# Task details:
Across the data, every line with the word "motor" counts once; state the total alone.
START Raw data
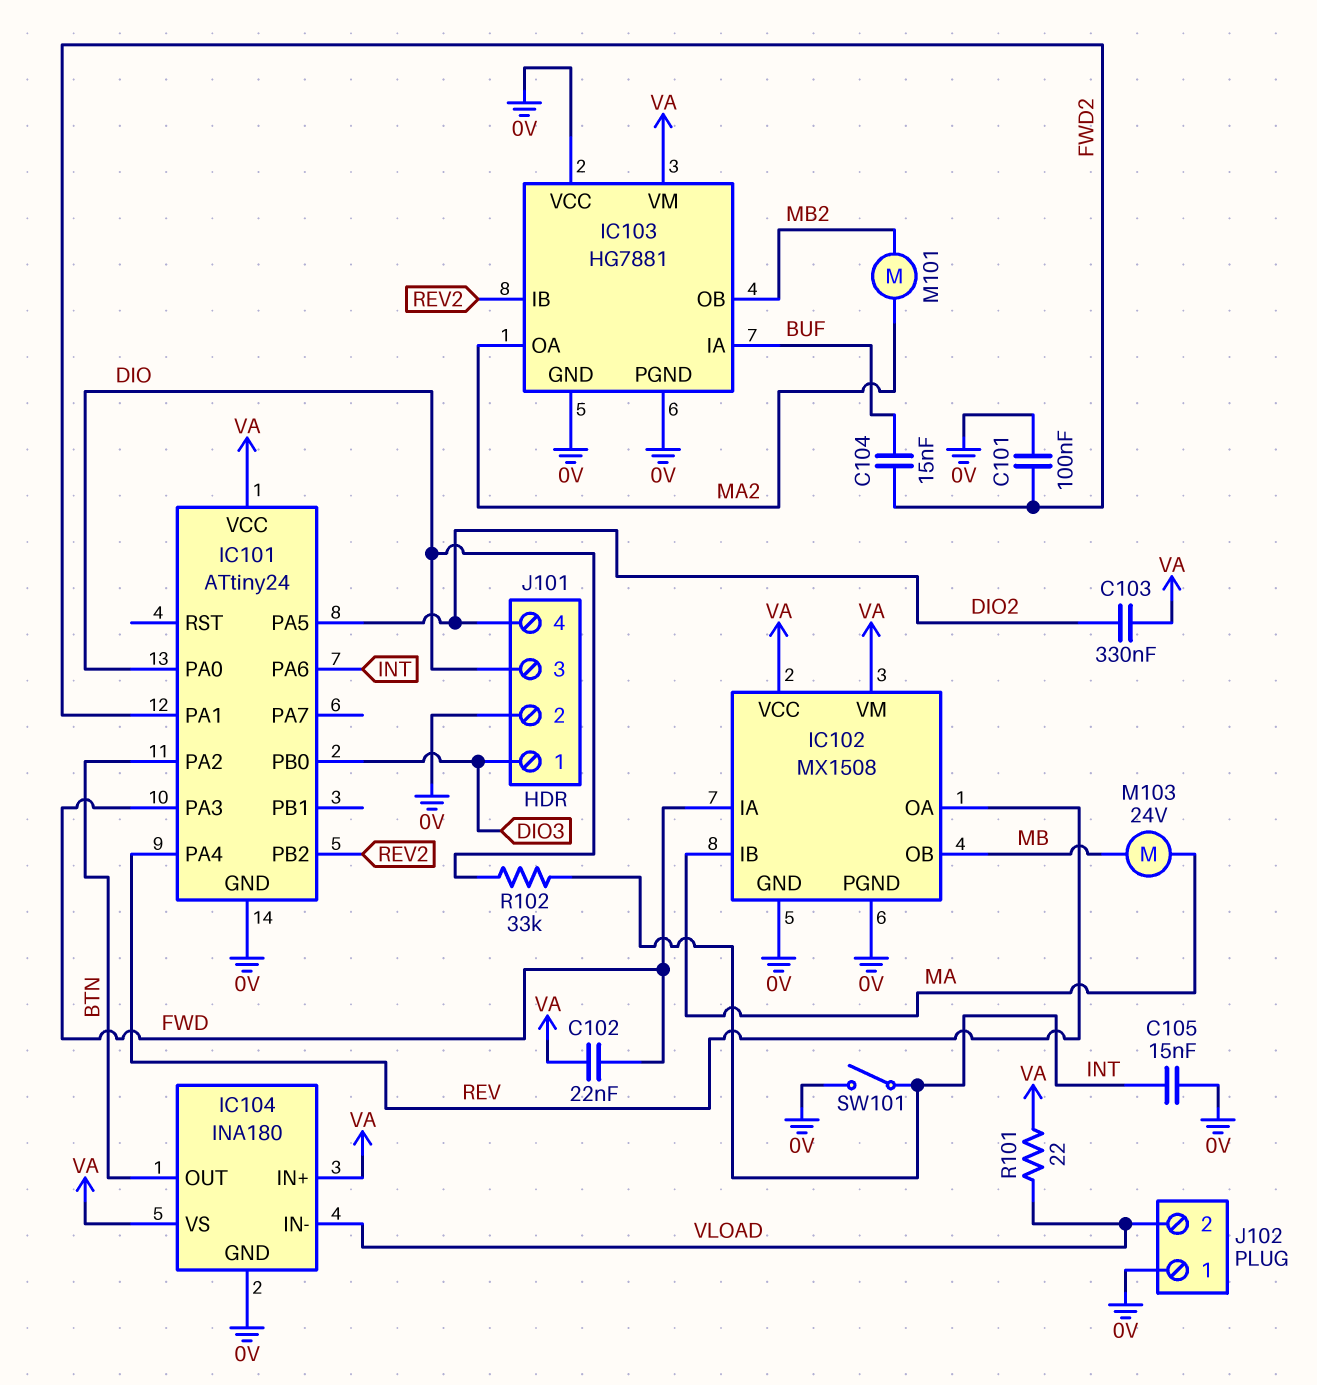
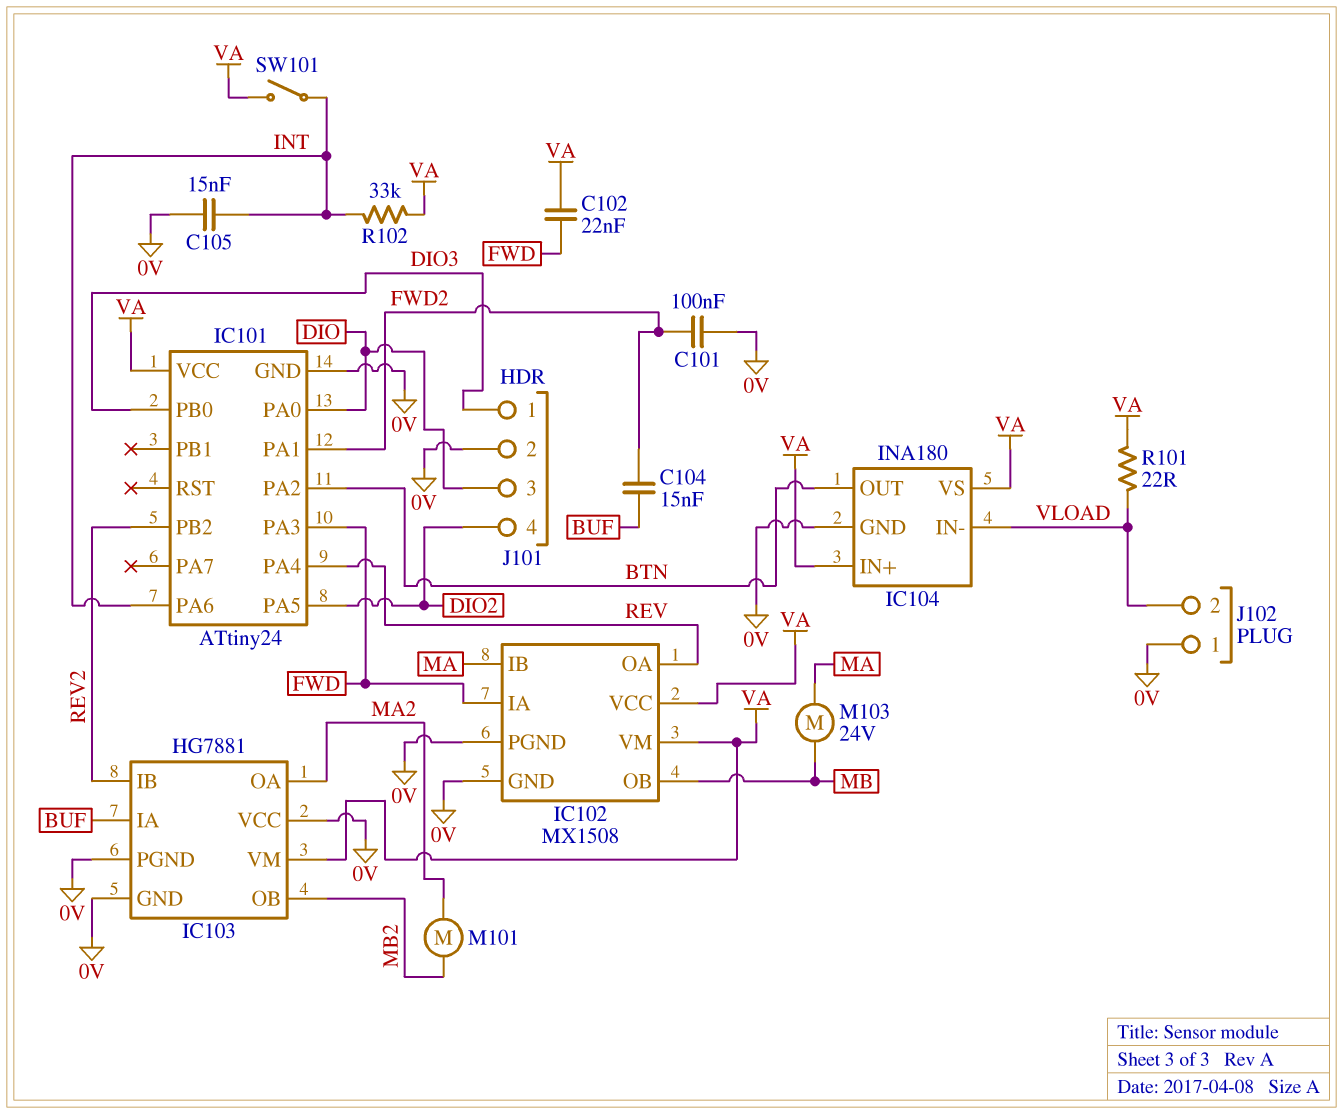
C103: 330nF (DIO2, VA) -> none
R102: 33k (DIO, INT) -> 33k (INT, VA)
SW101: switch (0V, INT) -> switch (INT, VA)

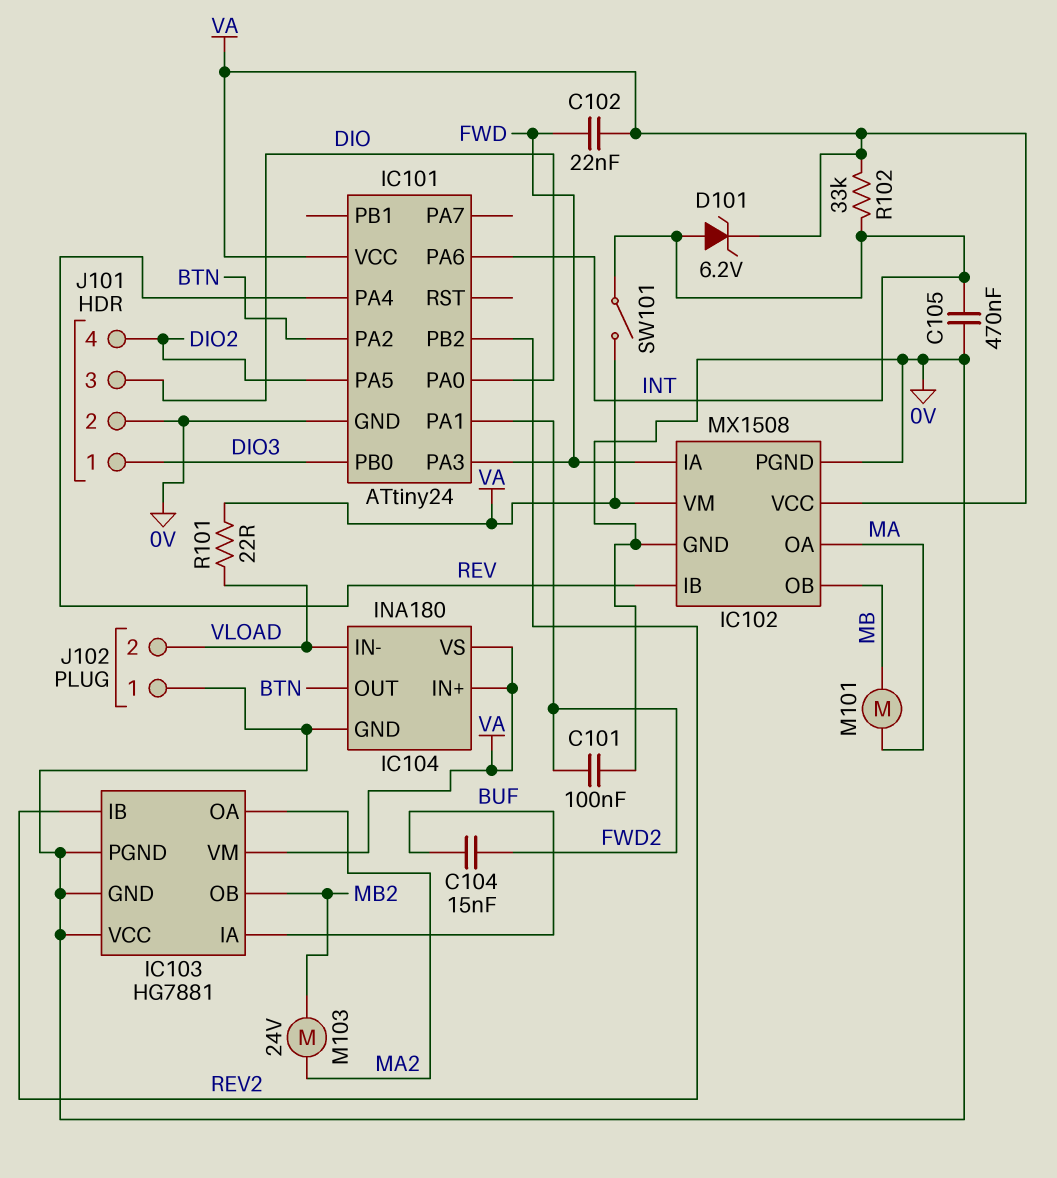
C105: 15nF (0V, INT) -> 470nF (0V, INT)
D101: none -> zener 6.2V (A INT, K VA)
IC102 pin IB: MA -> REV
IC102 pin OA: REV -> MA
M101: motor (MA2, MB2) -> motor (MA, MB)
M103: motor 24V (MA, MB) -> motor 24V (MA2, MB2)

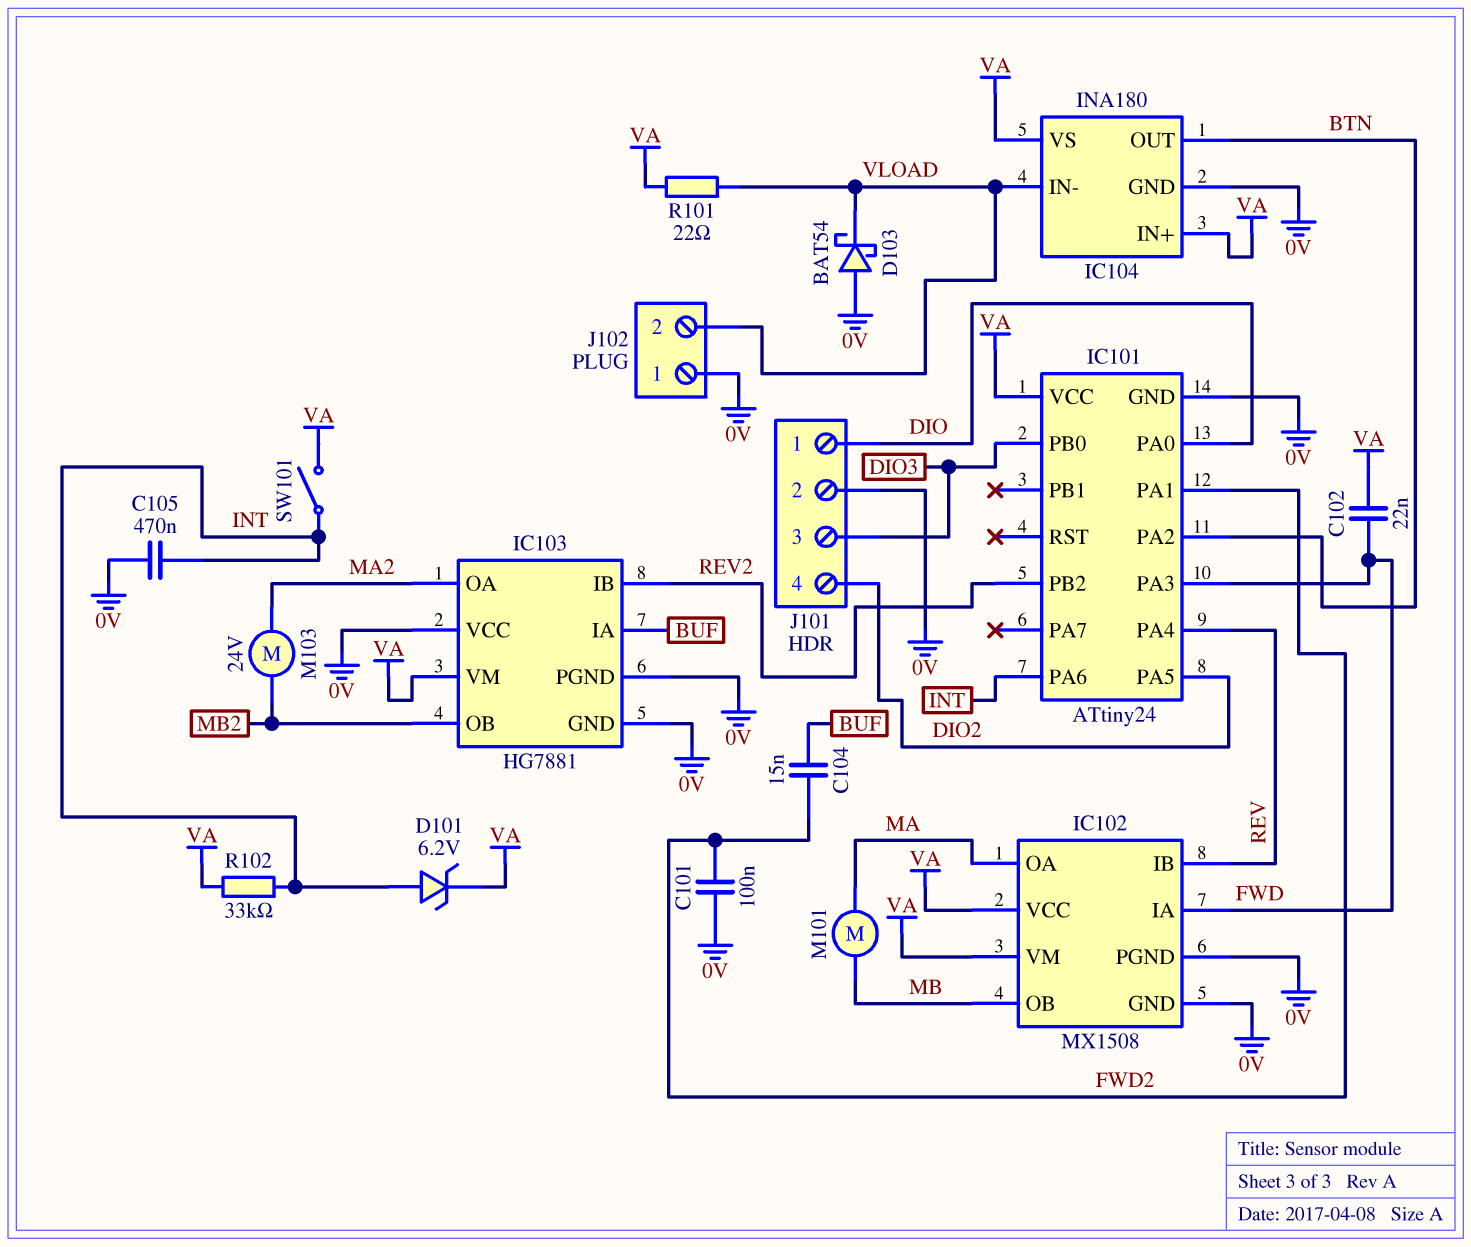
D103: none -> schottky BAT54 (A 0V, K VLOAD)
J101 pin 1: DIO3 -> DIO
J101 pin 3: DIO -> DIO3

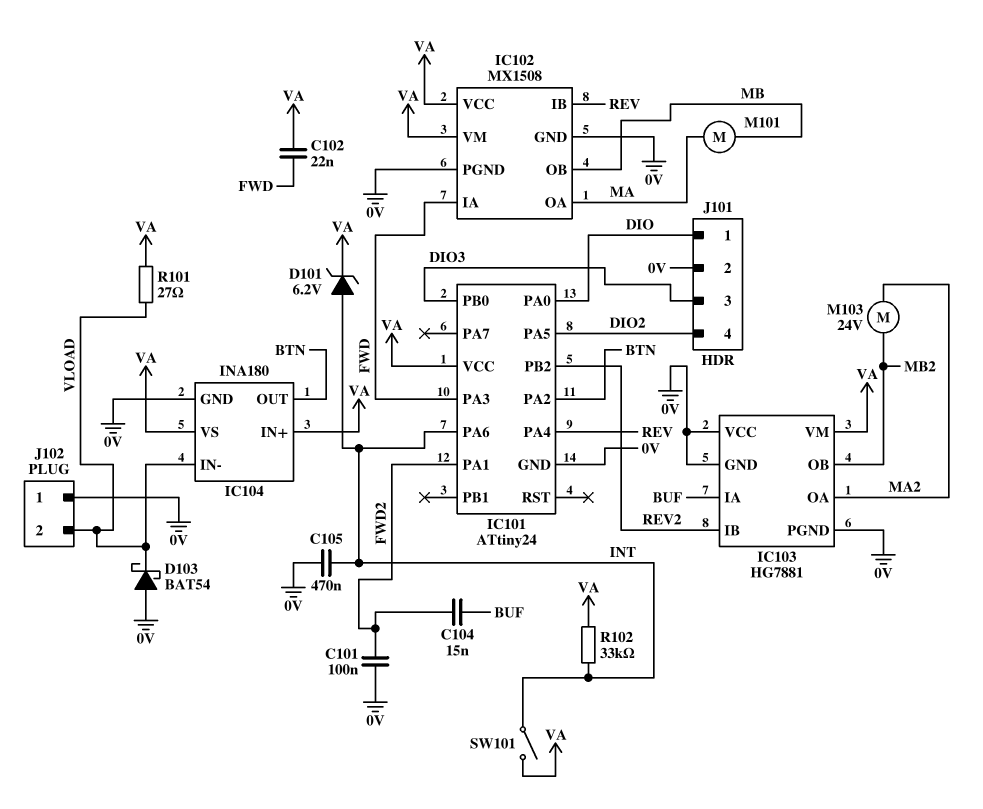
R101: 22 (VA, VLOAD) -> 27 (VA, VLOAD)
END Raw data
# Result for this exercise:
2